● Exercise aim: Below is a block of entries; repeat exactly the lines starting at the line that contains "Western: [56,74,99,108] ->" and ending at the line that contains "Bin: [441,407,475,450] ->", both included.

● Data for the task:
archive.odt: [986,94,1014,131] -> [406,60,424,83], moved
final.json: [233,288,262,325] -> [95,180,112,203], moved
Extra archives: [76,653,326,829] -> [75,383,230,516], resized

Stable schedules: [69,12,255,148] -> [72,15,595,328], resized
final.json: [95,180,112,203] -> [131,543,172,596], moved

---

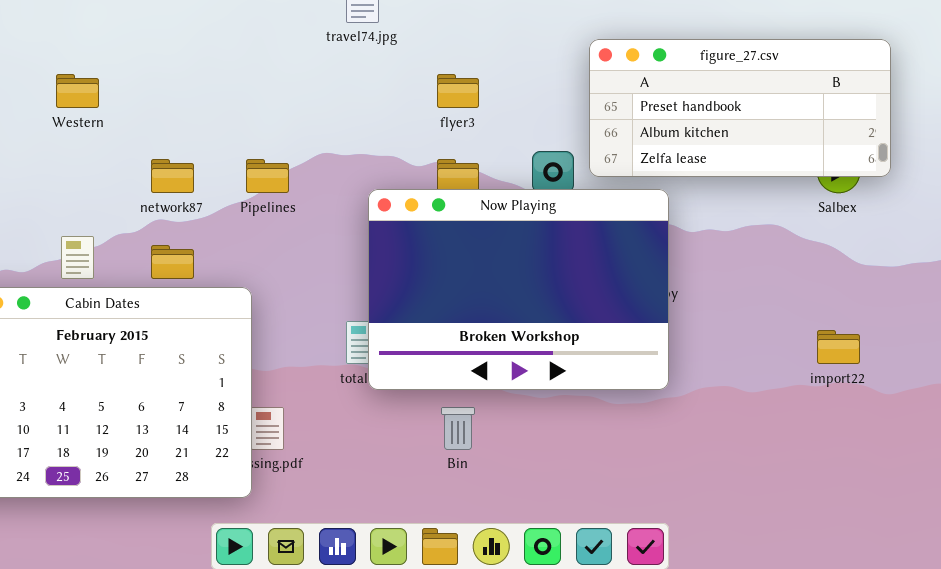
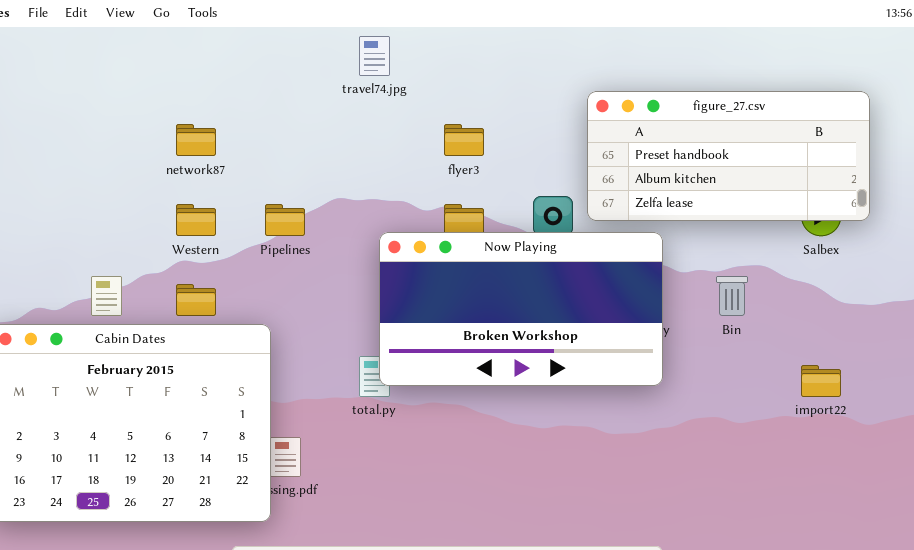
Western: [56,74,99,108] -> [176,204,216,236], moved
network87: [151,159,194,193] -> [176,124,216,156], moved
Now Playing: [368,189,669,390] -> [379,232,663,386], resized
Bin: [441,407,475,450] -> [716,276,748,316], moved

● Result for this task:
Western: [56,74,99,108] -> [176,204,216,236], moved
network87: [151,159,194,193] -> [176,124,216,156], moved
Now Playing: [368,189,669,390] -> [379,232,663,386], resized
Bin: [441,407,475,450] -> [716,276,748,316], moved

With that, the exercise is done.